■ **Exercise directions**
The finished copy should hold every entry exactly as given, and no pictures.

■ **Material shown**

-- Opening Marker --

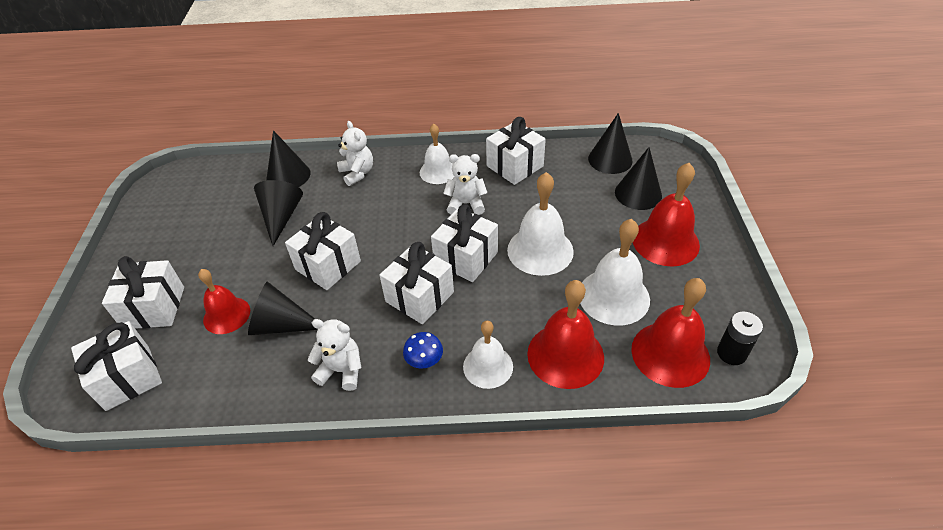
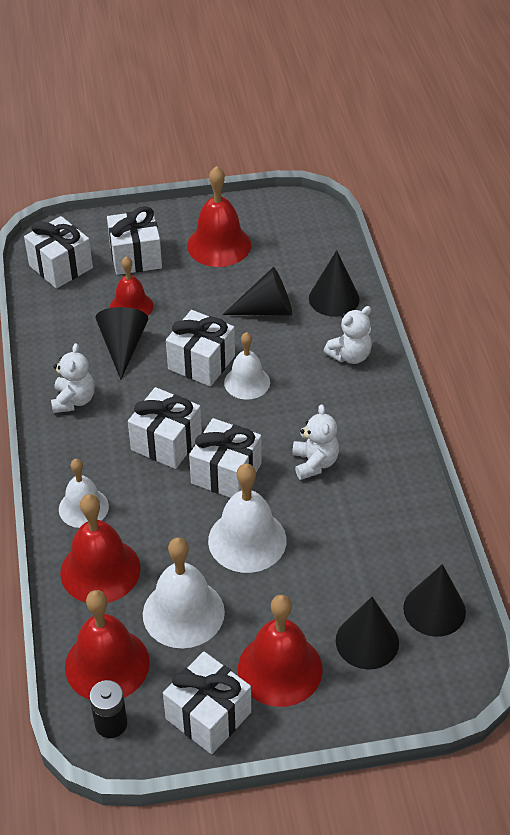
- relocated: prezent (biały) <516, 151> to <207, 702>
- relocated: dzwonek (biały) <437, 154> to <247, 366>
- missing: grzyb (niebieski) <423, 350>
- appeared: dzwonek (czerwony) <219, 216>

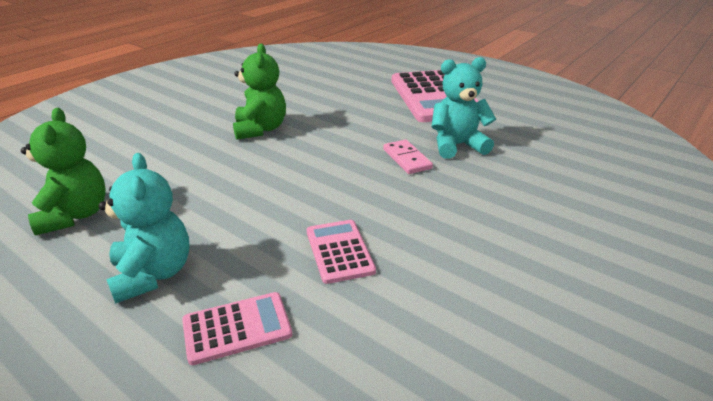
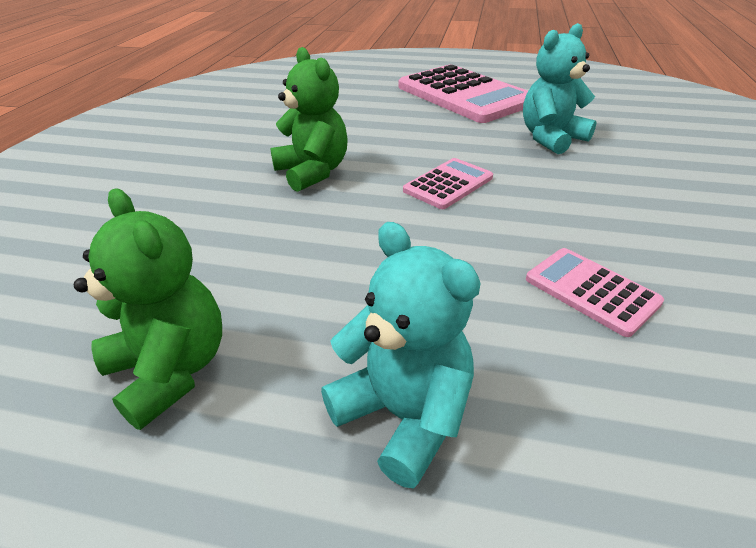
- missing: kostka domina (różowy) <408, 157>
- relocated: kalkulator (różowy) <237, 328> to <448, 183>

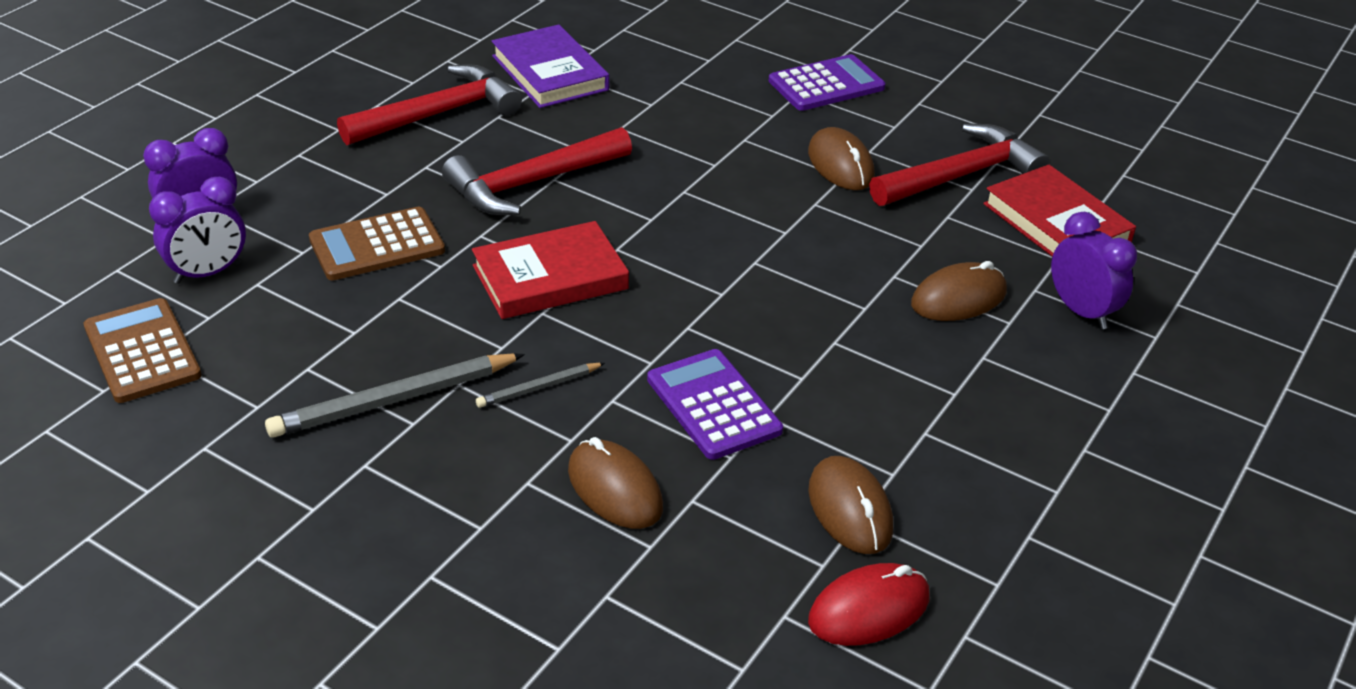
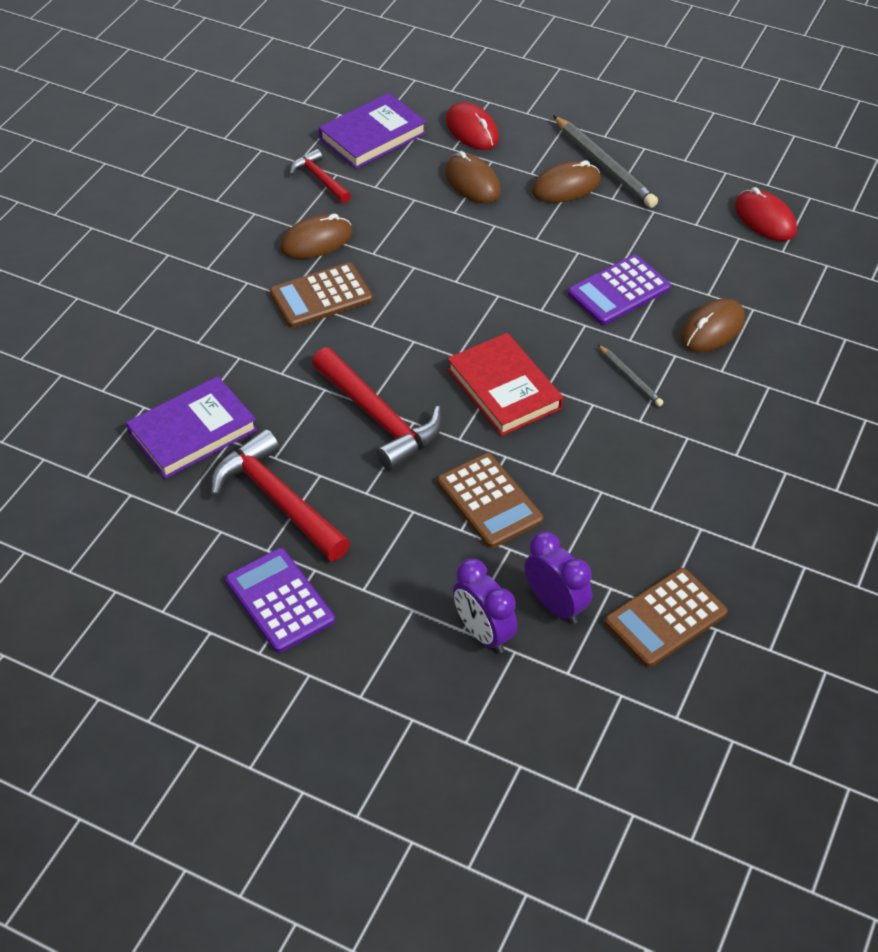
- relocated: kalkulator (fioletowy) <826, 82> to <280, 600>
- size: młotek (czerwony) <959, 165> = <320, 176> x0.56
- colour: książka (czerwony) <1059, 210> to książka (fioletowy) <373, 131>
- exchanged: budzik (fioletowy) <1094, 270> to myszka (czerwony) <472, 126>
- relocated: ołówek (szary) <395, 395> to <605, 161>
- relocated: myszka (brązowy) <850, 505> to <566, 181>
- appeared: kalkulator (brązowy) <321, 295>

-- Closing Marker --

■ **Response to the task**
- relocated: prezent (biały) <516, 151> to <207, 702>
- relocated: dzwonek (biały) <437, 154> to <247, 366>
- missing: grzyb (niebieski) <423, 350>
- appeared: dzwonek (czerwony) <219, 216>

- missing: kostka domina (różowy) <408, 157>
- relocated: kalkulator (różowy) <237, 328> to <448, 183>

- relocated: kalkulator (fioletowy) <826, 82> to <280, 600>
- size: młotek (czerwony) <959, 165> = <320, 176> x0.56
- colour: książka (czerwony) <1059, 210> to książka (fioletowy) <373, 131>
- exchanged: budzik (fioletowy) <1094, 270> to myszka (czerwony) <472, 126>
- relocated: ołówek (szary) <395, 395> to <605, 161>
- relocated: myszka (brązowy) <850, 505> to <566, 181>
- appeared: kalkulator (brązowy) <321, 295>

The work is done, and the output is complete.